**WHAT THE TASK ASKS:** Copy out the entries that come next, exactly.

** Opening STORED DATA block **

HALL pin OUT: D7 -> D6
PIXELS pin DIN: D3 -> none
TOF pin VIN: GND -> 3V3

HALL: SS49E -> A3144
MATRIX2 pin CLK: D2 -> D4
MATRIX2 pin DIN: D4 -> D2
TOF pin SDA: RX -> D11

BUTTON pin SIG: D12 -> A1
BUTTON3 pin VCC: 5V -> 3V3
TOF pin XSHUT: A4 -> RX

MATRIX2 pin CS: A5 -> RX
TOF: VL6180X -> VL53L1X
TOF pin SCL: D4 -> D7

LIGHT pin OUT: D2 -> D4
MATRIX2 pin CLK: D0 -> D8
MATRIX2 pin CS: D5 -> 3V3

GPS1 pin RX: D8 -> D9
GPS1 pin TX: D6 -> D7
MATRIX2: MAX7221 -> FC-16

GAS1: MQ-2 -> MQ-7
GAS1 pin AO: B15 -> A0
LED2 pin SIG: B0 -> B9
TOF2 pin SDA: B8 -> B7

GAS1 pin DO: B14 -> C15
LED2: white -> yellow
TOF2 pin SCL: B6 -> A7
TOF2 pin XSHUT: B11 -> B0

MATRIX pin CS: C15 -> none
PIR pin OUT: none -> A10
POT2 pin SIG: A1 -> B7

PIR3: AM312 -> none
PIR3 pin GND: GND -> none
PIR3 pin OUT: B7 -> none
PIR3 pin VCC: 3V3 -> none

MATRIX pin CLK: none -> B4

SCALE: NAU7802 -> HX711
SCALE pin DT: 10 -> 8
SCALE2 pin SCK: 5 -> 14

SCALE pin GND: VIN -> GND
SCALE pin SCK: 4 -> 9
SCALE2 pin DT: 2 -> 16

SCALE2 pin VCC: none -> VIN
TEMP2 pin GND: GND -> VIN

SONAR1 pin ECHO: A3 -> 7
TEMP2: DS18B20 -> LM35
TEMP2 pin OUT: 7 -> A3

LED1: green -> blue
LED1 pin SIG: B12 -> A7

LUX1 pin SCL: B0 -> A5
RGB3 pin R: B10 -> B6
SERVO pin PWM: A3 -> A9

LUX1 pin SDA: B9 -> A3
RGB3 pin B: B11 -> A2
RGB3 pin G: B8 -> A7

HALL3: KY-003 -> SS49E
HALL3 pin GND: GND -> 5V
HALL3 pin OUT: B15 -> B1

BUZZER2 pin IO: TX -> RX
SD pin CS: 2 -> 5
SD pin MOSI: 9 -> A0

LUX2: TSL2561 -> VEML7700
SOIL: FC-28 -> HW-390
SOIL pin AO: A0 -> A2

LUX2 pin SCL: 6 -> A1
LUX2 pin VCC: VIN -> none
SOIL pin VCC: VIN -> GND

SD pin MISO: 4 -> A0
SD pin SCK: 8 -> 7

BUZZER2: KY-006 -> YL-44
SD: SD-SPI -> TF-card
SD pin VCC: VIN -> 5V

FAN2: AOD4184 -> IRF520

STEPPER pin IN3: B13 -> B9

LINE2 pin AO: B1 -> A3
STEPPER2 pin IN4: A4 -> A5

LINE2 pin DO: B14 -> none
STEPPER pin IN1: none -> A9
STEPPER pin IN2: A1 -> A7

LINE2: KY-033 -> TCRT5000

** Closing STORED DATA block **

**TASK RESPONSE:**
HALL pin OUT: D7 -> D6
PIXELS pin DIN: D3 -> none
TOF pin VIN: GND -> 3V3

HALL: SS49E -> A3144
MATRIX2 pin CLK: D2 -> D4
MATRIX2 pin DIN: D4 -> D2
TOF pin SDA: RX -> D11

BUTTON pin SIG: D12 -> A1
BUTTON3 pin VCC: 5V -> 3V3
TOF pin XSHUT: A4 -> RX

MATRIX2 pin CS: A5 -> RX
TOF: VL6180X -> VL53L1X
TOF pin SCL: D4 -> D7

LIGHT pin OUT: D2 -> D4
MATRIX2 pin CLK: D0 -> D8
MATRIX2 pin CS: D5 -> 3V3

GPS1 pin RX: D8 -> D9
GPS1 pin TX: D6 -> D7
MATRIX2: MAX7221 -> FC-16

GAS1: MQ-2 -> MQ-7
GAS1 pin AO: B15 -> A0
LED2 pin SIG: B0 -> B9
TOF2 pin SDA: B8 -> B7

GAS1 pin DO: B14 -> C15
LED2: white -> yellow
TOF2 pin SCL: B6 -> A7
TOF2 pin XSHUT: B11 -> B0

MATRIX pin CS: C15 -> none
PIR pin OUT: none -> A10
POT2 pin SIG: A1 -> B7

PIR3: AM312 -> none
PIR3 pin GND: GND -> none
PIR3 pin OUT: B7 -> none
PIR3 pin VCC: 3V3 -> none

MATRIX pin CLK: none -> B4

SCALE: NAU7802 -> HX711
SCALE pin DT: 10 -> 8
SCALE2 pin SCK: 5 -> 14

SCALE pin GND: VIN -> GND
SCALE pin SCK: 4 -> 9
SCALE2 pin DT: 2 -> 16

SCALE2 pin VCC: none -> VIN
TEMP2 pin GND: GND -> VIN

SONAR1 pin ECHO: A3 -> 7
TEMP2: DS18B20 -> LM35
TEMP2 pin OUT: 7 -> A3

LED1: green -> blue
LED1 pin SIG: B12 -> A7

LUX1 pin SCL: B0 -> A5
RGB3 pin R: B10 -> B6
SERVO pin PWM: A3 -> A9

LUX1 pin SDA: B9 -> A3
RGB3 pin B: B11 -> A2
RGB3 pin G: B8 -> A7

HALL3: KY-003 -> SS49E
HALL3 pin GND: GND -> 5V
HALL3 pin OUT: B15 -> B1

BUZZER2 pin IO: TX -> RX
SD pin CS: 2 -> 5
SD pin MOSI: 9 -> A0

LUX2: TSL2561 -> VEML7700
SOIL: FC-28 -> HW-390
SOIL pin AO: A0 -> A2

LUX2 pin SCL: 6 -> A1
LUX2 pin VCC: VIN -> none
SOIL pin VCC: VIN -> GND

SD pin MISO: 4 -> A0
SD pin SCK: 8 -> 7

BUZZER2: KY-006 -> YL-44
SD: SD-SPI -> TF-card
SD pin VCC: VIN -> 5V

FAN2: AOD4184 -> IRF520

STEPPER pin IN3: B13 -> B9

LINE2 pin AO: B1 -> A3
STEPPER2 pin IN4: A4 -> A5

LINE2 pin DO: B14 -> none
STEPPER pin IN1: none -> A9
STEPPER pin IN2: A1 -> A7

LINE2: KY-033 -> TCRT5000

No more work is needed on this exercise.